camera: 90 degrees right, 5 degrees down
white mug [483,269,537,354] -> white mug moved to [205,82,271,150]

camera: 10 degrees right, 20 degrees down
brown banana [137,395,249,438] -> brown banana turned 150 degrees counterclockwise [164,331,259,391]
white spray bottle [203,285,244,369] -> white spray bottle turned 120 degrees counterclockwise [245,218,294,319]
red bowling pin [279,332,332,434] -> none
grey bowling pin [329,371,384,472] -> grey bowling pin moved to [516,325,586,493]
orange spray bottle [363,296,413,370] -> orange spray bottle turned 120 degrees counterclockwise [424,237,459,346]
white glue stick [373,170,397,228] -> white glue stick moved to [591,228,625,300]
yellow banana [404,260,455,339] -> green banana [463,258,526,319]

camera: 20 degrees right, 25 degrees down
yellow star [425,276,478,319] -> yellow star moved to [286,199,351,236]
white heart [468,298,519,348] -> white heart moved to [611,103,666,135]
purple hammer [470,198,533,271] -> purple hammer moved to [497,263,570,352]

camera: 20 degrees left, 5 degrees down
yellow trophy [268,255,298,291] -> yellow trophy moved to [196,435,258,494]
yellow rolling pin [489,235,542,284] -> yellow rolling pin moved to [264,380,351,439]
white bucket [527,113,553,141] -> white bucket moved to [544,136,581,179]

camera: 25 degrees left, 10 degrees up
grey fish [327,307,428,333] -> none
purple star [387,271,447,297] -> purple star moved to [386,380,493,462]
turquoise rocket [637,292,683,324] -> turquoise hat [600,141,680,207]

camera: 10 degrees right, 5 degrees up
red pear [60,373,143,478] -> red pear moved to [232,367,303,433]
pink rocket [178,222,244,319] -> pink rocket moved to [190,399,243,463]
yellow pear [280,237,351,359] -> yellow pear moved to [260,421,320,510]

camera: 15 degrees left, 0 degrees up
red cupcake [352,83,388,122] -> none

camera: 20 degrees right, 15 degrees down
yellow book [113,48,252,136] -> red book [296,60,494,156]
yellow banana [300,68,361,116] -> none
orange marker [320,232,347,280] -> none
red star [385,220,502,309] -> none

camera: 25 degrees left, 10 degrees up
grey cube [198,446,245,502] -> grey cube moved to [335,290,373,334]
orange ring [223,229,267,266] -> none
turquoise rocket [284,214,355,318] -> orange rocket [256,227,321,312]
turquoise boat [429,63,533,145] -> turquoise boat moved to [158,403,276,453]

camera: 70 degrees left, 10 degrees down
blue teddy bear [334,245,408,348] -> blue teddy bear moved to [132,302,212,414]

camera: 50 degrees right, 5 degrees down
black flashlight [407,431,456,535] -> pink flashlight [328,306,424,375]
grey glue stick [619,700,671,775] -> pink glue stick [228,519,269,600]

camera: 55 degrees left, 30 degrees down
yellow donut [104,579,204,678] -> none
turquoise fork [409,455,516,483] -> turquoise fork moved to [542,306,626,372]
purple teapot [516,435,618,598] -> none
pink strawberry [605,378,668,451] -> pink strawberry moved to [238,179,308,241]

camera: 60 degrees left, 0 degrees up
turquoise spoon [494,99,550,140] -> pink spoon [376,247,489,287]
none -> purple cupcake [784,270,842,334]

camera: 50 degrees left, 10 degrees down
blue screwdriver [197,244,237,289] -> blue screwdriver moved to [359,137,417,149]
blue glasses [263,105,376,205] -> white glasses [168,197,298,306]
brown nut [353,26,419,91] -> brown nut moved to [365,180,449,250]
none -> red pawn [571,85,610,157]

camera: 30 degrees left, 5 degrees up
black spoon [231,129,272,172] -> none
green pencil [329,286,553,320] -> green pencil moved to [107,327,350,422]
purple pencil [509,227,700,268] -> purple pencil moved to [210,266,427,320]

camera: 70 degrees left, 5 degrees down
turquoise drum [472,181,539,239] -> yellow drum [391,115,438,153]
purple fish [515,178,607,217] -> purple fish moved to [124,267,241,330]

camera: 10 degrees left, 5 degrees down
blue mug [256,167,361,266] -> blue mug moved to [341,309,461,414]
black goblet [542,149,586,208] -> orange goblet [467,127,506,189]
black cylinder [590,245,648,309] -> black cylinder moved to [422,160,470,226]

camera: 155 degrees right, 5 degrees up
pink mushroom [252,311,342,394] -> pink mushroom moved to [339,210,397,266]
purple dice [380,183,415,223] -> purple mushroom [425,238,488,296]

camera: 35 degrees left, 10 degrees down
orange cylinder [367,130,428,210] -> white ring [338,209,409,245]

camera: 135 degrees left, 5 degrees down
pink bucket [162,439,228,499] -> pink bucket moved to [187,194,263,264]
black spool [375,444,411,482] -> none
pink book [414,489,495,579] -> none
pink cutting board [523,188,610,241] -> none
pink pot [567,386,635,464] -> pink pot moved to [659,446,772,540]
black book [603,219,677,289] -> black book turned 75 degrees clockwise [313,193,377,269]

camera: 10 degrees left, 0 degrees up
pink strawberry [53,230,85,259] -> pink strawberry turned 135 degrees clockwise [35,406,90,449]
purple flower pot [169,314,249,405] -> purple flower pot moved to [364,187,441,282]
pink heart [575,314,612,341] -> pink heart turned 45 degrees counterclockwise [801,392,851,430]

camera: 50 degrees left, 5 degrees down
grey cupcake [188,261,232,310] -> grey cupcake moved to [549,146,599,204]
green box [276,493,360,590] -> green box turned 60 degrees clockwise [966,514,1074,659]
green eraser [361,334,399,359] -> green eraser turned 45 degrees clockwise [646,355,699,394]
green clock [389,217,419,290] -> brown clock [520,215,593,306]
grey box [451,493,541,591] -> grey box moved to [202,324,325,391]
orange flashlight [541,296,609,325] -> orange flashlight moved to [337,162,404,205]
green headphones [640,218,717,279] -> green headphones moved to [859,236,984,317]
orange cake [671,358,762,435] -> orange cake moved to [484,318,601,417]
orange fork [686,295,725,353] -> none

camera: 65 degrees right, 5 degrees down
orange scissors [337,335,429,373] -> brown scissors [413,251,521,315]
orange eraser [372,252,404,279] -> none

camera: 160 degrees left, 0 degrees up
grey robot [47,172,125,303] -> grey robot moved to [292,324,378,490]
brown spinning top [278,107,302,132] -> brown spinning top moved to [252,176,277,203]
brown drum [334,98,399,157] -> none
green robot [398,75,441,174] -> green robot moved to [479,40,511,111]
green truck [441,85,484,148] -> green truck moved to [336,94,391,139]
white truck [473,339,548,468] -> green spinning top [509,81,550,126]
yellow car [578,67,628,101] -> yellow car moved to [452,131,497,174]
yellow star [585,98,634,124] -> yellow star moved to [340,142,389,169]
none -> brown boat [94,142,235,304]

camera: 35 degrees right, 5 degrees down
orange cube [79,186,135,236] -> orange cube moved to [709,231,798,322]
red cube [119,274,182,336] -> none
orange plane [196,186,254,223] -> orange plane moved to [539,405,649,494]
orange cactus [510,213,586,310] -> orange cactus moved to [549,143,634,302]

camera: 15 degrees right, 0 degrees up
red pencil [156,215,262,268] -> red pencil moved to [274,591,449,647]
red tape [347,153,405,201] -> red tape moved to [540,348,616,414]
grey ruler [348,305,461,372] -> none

REQUIRED ACTION ::
What is needed is the data above, output in full and exactly as it stands.

ANSWER SPACE ::
camera: 90 degrees right, 5 degrees down
white mug [483,269,537,354] -> white mug moved to [205,82,271,150]

camera: 10 degrees right, 20 degrees down
brown banana [137,395,249,438] -> brown banana turned 150 degrees counterclockwise [164,331,259,391]
white spray bottle [203,285,244,369] -> white spray bottle turned 120 degrees counterclockwise [245,218,294,319]
red bowling pin [279,332,332,434] -> none
grey bowling pin [329,371,384,472] -> grey bowling pin moved to [516,325,586,493]
orange spray bottle [363,296,413,370] -> orange spray bottle turned 120 degrees counterclockwise [424,237,459,346]
white glue stick [373,170,397,228] -> white glue stick moved to [591,228,625,300]
yellow banana [404,260,455,339] -> green banana [463,258,526,319]

camera: 20 degrees right, 25 degrees down
yellow star [425,276,478,319] -> yellow star moved to [286,199,351,236]
white heart [468,298,519,348] -> white heart moved to [611,103,666,135]
purple hammer [470,198,533,271] -> purple hammer moved to [497,263,570,352]

camera: 20 degrees left, 5 degrees down
yellow trophy [268,255,298,291] -> yellow trophy moved to [196,435,258,494]
yellow rolling pin [489,235,542,284] -> yellow rolling pin moved to [264,380,351,439]
white bucket [527,113,553,141] -> white bucket moved to [544,136,581,179]

camera: 25 degrees left, 10 degrees up
grey fish [327,307,428,333] -> none
purple star [387,271,447,297] -> purple star moved to [386,380,493,462]
turquoise rocket [637,292,683,324] -> turquoise hat [600,141,680,207]

camera: 10 degrees right, 5 degrees up
red pear [60,373,143,478] -> red pear moved to [232,367,303,433]
pink rocket [178,222,244,319] -> pink rocket moved to [190,399,243,463]
yellow pear [280,237,351,359] -> yellow pear moved to [260,421,320,510]

camera: 15 degrees left, 0 degrees up
red cupcake [352,83,388,122] -> none

camera: 20 degrees right, 15 degrees down
yellow book [113,48,252,136] -> red book [296,60,494,156]
yellow banana [300,68,361,116] -> none
orange marker [320,232,347,280] -> none
red star [385,220,502,309] -> none

camera: 25 degrees left, 10 degrees up
grey cube [198,446,245,502] -> grey cube moved to [335,290,373,334]
orange ring [223,229,267,266] -> none
turquoise rocket [284,214,355,318] -> orange rocket [256,227,321,312]
turquoise boat [429,63,533,145] -> turquoise boat moved to [158,403,276,453]

camera: 70 degrees left, 10 degrees down
blue teddy bear [334,245,408,348] -> blue teddy bear moved to [132,302,212,414]

camera: 50 degrees right, 5 degrees down
black flashlight [407,431,456,535] -> pink flashlight [328,306,424,375]
grey glue stick [619,700,671,775] -> pink glue stick [228,519,269,600]

camera: 55 degrees left, 30 degrees down
yellow donut [104,579,204,678] -> none
turquoise fork [409,455,516,483] -> turquoise fork moved to [542,306,626,372]
purple teapot [516,435,618,598] -> none
pink strawberry [605,378,668,451] -> pink strawberry moved to [238,179,308,241]

camera: 60 degrees left, 0 degrees up
turquoise spoon [494,99,550,140] -> pink spoon [376,247,489,287]
none -> purple cupcake [784,270,842,334]

camera: 50 degrees left, 10 degrees down
blue screwdriver [197,244,237,289] -> blue screwdriver moved to [359,137,417,149]
blue glasses [263,105,376,205] -> white glasses [168,197,298,306]
brown nut [353,26,419,91] -> brown nut moved to [365,180,449,250]
none -> red pawn [571,85,610,157]

camera: 30 degrees left, 5 degrees up
black spoon [231,129,272,172] -> none
green pencil [329,286,553,320] -> green pencil moved to [107,327,350,422]
purple pencil [509,227,700,268] -> purple pencil moved to [210,266,427,320]

camera: 70 degrees left, 5 degrees down
turquoise drum [472,181,539,239] -> yellow drum [391,115,438,153]
purple fish [515,178,607,217] -> purple fish moved to [124,267,241,330]

camera: 10 degrees left, 5 degrees down
blue mug [256,167,361,266] -> blue mug moved to [341,309,461,414]
black goblet [542,149,586,208] -> orange goblet [467,127,506,189]
black cylinder [590,245,648,309] -> black cylinder moved to [422,160,470,226]

camera: 155 degrees right, 5 degrees up
pink mushroom [252,311,342,394] -> pink mushroom moved to [339,210,397,266]
purple dice [380,183,415,223] -> purple mushroom [425,238,488,296]

camera: 35 degrees left, 10 degrees down
orange cylinder [367,130,428,210] -> white ring [338,209,409,245]

camera: 135 degrees left, 5 degrees down
pink bucket [162,439,228,499] -> pink bucket moved to [187,194,263,264]
black spool [375,444,411,482] -> none
pink book [414,489,495,579] -> none
pink cutting board [523,188,610,241] -> none
pink pot [567,386,635,464] -> pink pot moved to [659,446,772,540]
black book [603,219,677,289] -> black book turned 75 degrees clockwise [313,193,377,269]

camera: 10 degrees left, 0 degrees up
pink strawberry [53,230,85,259] -> pink strawberry turned 135 degrees clockwise [35,406,90,449]
purple flower pot [169,314,249,405] -> purple flower pot moved to [364,187,441,282]
pink heart [575,314,612,341] -> pink heart turned 45 degrees counterclockwise [801,392,851,430]

camera: 50 degrees left, 5 degrees down
grey cupcake [188,261,232,310] -> grey cupcake moved to [549,146,599,204]
green box [276,493,360,590] -> green box turned 60 degrees clockwise [966,514,1074,659]
green eraser [361,334,399,359] -> green eraser turned 45 degrees clockwise [646,355,699,394]
green clock [389,217,419,290] -> brown clock [520,215,593,306]
grey box [451,493,541,591] -> grey box moved to [202,324,325,391]
orange flashlight [541,296,609,325] -> orange flashlight moved to [337,162,404,205]
green headphones [640,218,717,279] -> green headphones moved to [859,236,984,317]
orange cake [671,358,762,435] -> orange cake moved to [484,318,601,417]
orange fork [686,295,725,353] -> none

camera: 65 degrees right, 5 degrees down
orange scissors [337,335,429,373] -> brown scissors [413,251,521,315]
orange eraser [372,252,404,279] -> none

camera: 160 degrees left, 0 degrees up
grey robot [47,172,125,303] -> grey robot moved to [292,324,378,490]
brown spinning top [278,107,302,132] -> brown spinning top moved to [252,176,277,203]
brown drum [334,98,399,157] -> none
green robot [398,75,441,174] -> green robot moved to [479,40,511,111]
green truck [441,85,484,148] -> green truck moved to [336,94,391,139]
white truck [473,339,548,468] -> green spinning top [509,81,550,126]
yellow car [578,67,628,101] -> yellow car moved to [452,131,497,174]
yellow star [585,98,634,124] -> yellow star moved to [340,142,389,169]
none -> brown boat [94,142,235,304]

camera: 35 degrees right, 5 degrees down
orange cube [79,186,135,236] -> orange cube moved to [709,231,798,322]
red cube [119,274,182,336] -> none
orange plane [196,186,254,223] -> orange plane moved to [539,405,649,494]
orange cactus [510,213,586,310] -> orange cactus moved to [549,143,634,302]

camera: 15 degrees right, 0 degrees up
red pencil [156,215,262,268] -> red pencil moved to [274,591,449,647]
red tape [347,153,405,201] -> red tape moved to [540,348,616,414]
grey ruler [348,305,461,372] -> none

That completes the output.